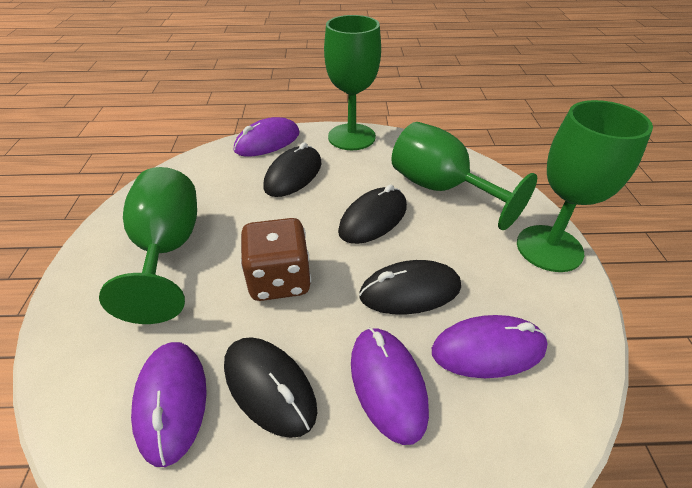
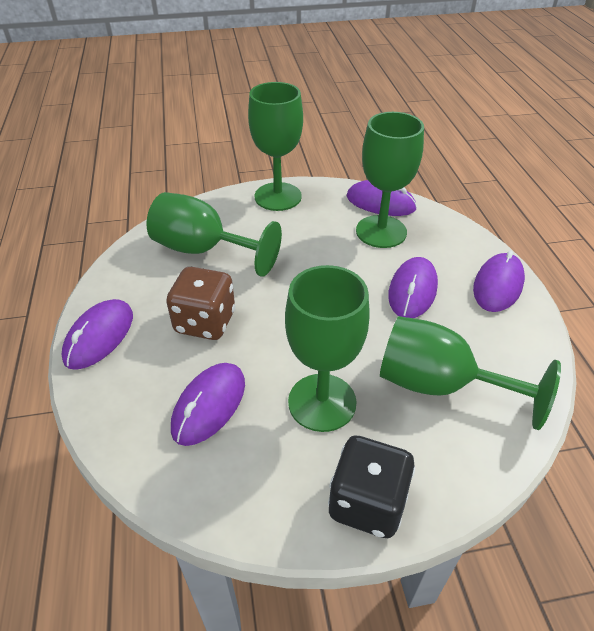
black dice: 0 -> 1
black mouse: 4 -> 0
green goblet: 4 -> 5
purple mouse: 4 -> 5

• • • • • • •

#### Activity:
This exercise asks for the data above to be given again exactly, without pictures.

#### Task output:
black dice: 0 -> 1
black mouse: 4 -> 0
green goblet: 4 -> 5
purple mouse: 4 -> 5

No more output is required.